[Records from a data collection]

──────

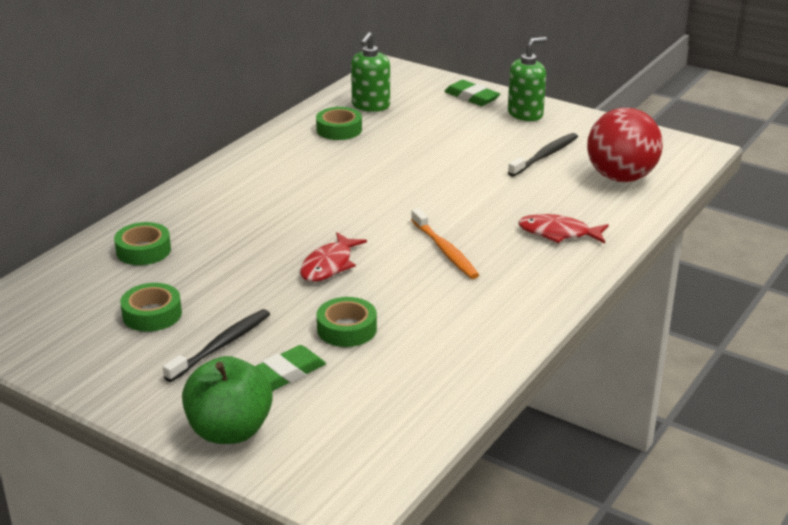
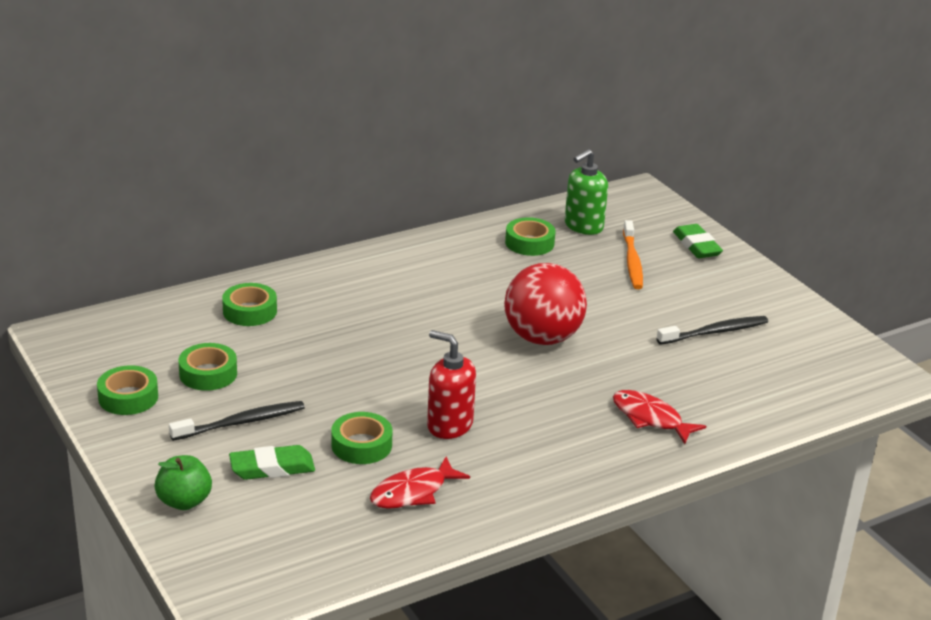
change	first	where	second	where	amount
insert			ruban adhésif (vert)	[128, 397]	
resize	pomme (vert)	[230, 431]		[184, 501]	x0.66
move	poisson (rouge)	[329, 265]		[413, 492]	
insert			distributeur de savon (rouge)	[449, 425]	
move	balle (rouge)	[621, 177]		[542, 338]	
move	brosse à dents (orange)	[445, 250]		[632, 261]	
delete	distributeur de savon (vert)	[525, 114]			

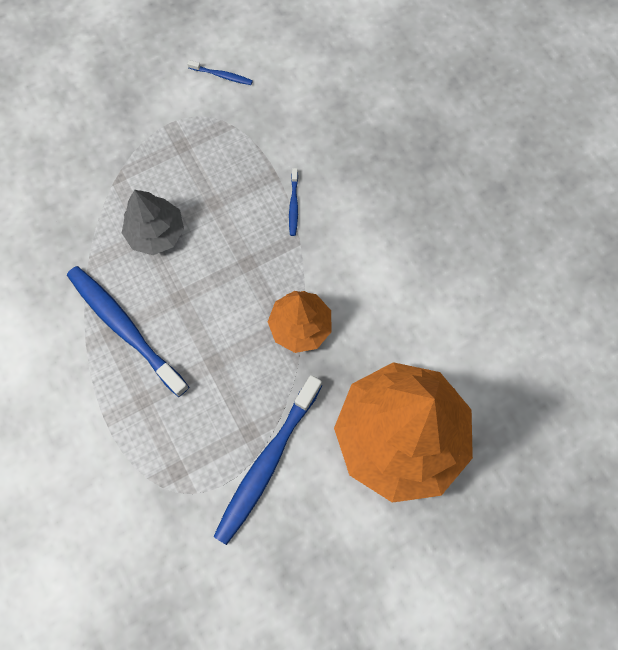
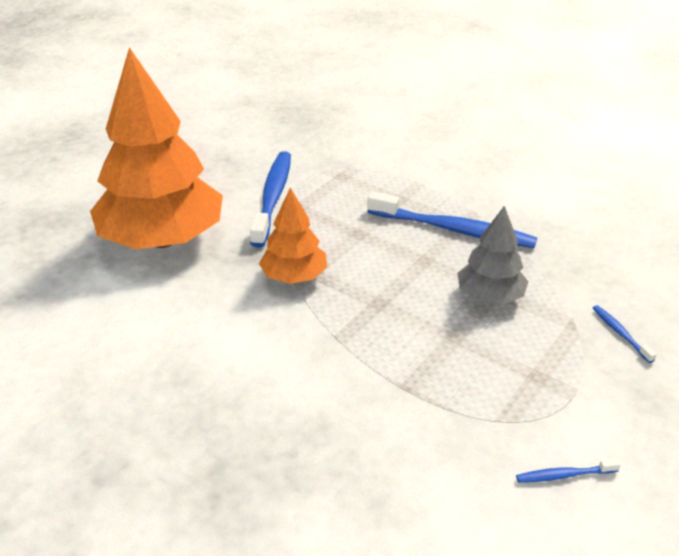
change	first	where	second	where	amount
move	brosse à dents (bleu)	[293, 205]		[620, 333]	

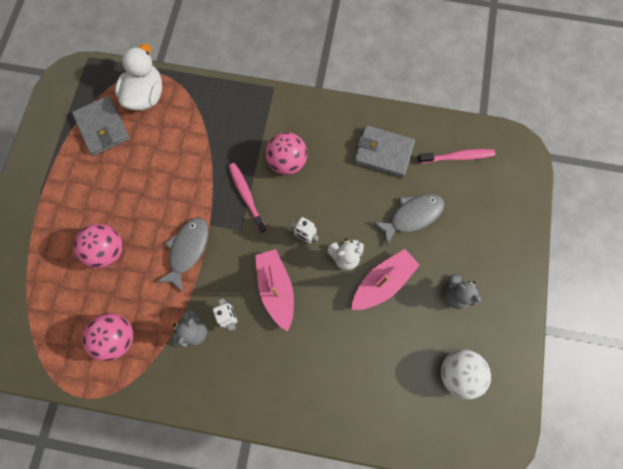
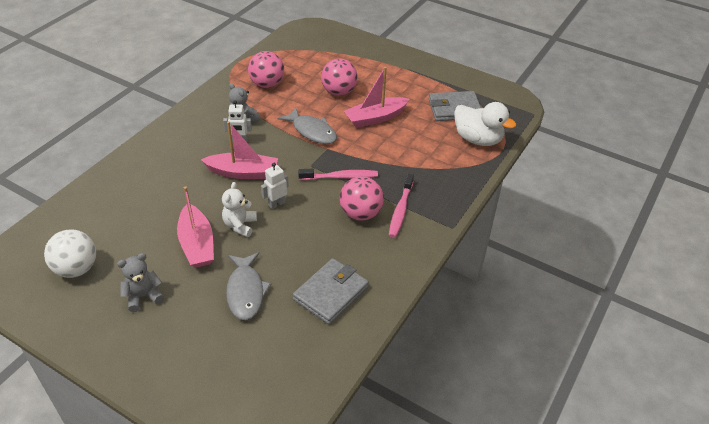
change	first	where	second	where	amount
insert			bateau (rose)	[375, 118]	
move	brosse à dents (rose)	[457, 157]		[400, 210]	

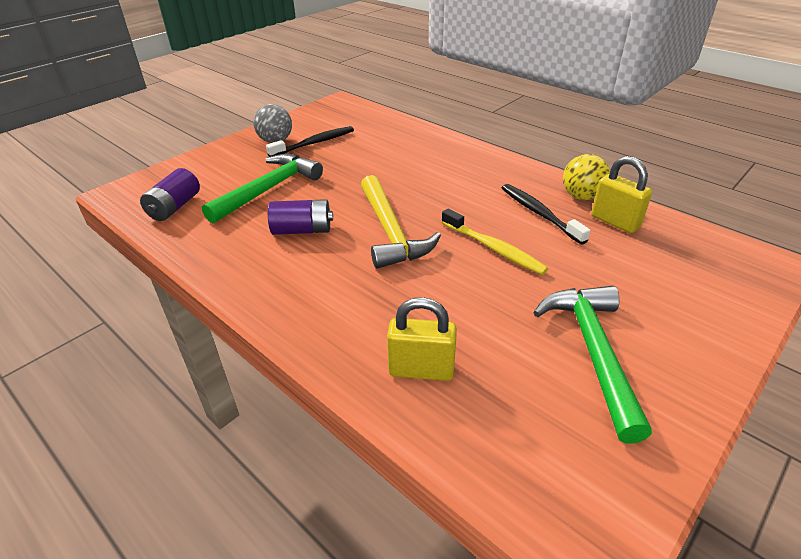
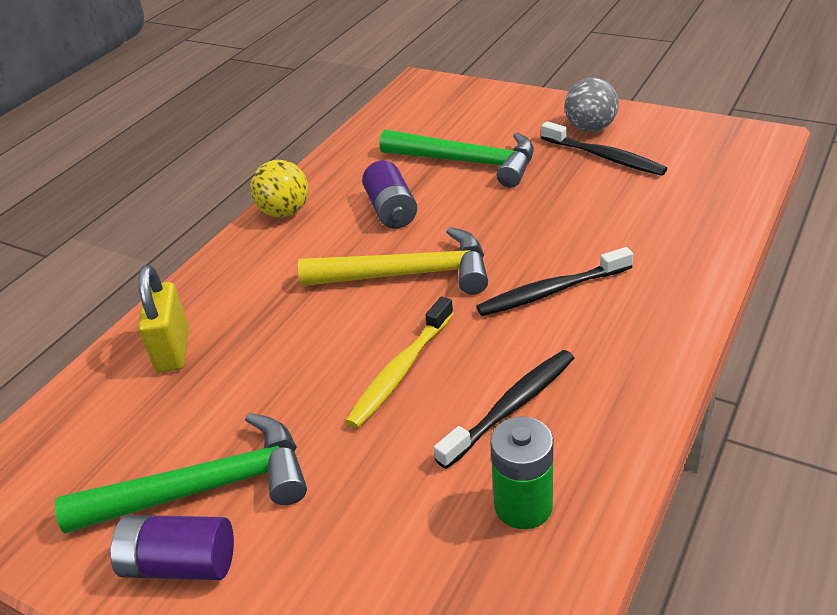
change	first	where	second	where	amount
move	pile (violet)	[175, 207]		[180, 564]	
move	balle (jaune)	[581, 196]		[284, 212]	
rotate	marteau (jaune)	[391, 232]		[409, 274]	150 degrees counterclockwise
insert			brosse à dents (noir)	[551, 291]	
replace	cadenas (jaune)	[615, 222]	pile (vert)	[523, 505]	

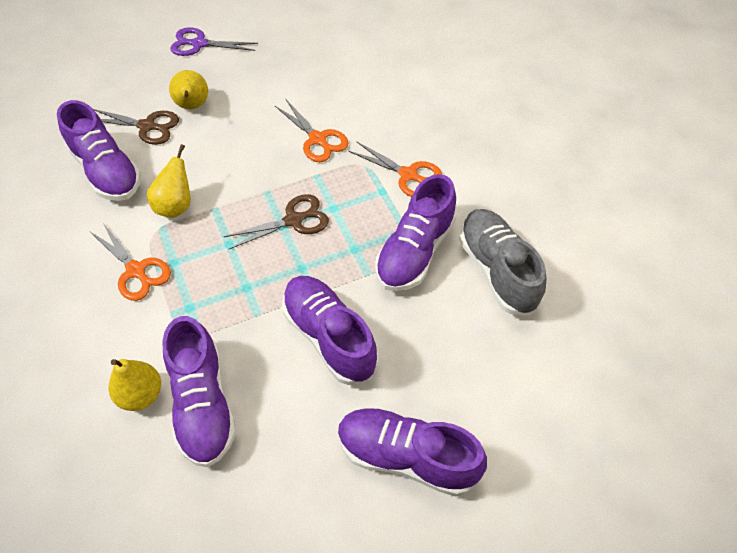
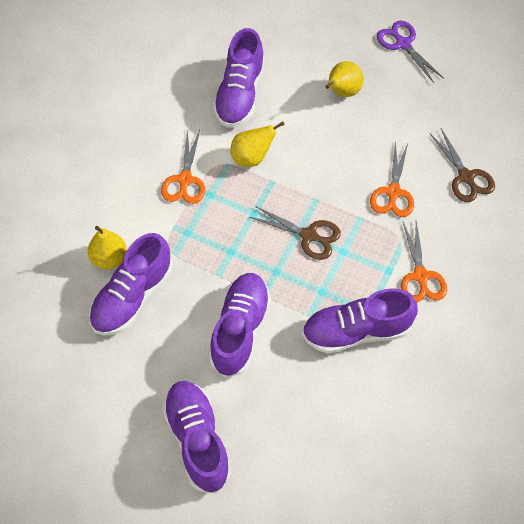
change	first	where	second	where	amount
move	ciseaux (marron)	[147, 126]		[466, 177]	
delete	chaussure (gris)	[497, 270]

──────

REQUIREMENT
All of the entries above are to be duplicated exactly, with every image left out.

WRITTEN SOLUTION
change	first	where	second	where	amount
insert			ruban adhésif (vert)	[128, 397]	
resize	pomme (vert)	[230, 431]		[184, 501]	x0.66
move	poisson (rouge)	[329, 265]		[413, 492]	
insert			distributeur de savon (rouge)	[449, 425]	
move	balle (rouge)	[621, 177]		[542, 338]	
move	brosse à dents (orange)	[445, 250]		[632, 261]	
delete	distributeur de savon (vert)	[525, 114]			

change	first	where	second	where	amount
move	brosse à dents (bleu)	[293, 205]		[620, 333]	

change	first	where	second	where	amount
insert			bateau (rose)	[375, 118]	
move	brosse à dents (rose)	[457, 157]		[400, 210]	

change	first	where	second	where	amount
move	pile (violet)	[175, 207]		[180, 564]	
move	balle (jaune)	[581, 196]		[284, 212]	
rotate	marteau (jaune)	[391, 232]		[409, 274]	150 degrees counterclockwise
insert			brosse à dents (noir)	[551, 291]	
replace	cadenas (jaune)	[615, 222]	pile (vert)	[523, 505]	

change	first	where	second	where	amount
move	ciseaux (marron)	[147, 126]		[466, 177]	
delete	chaussure (gris)	[497, 270]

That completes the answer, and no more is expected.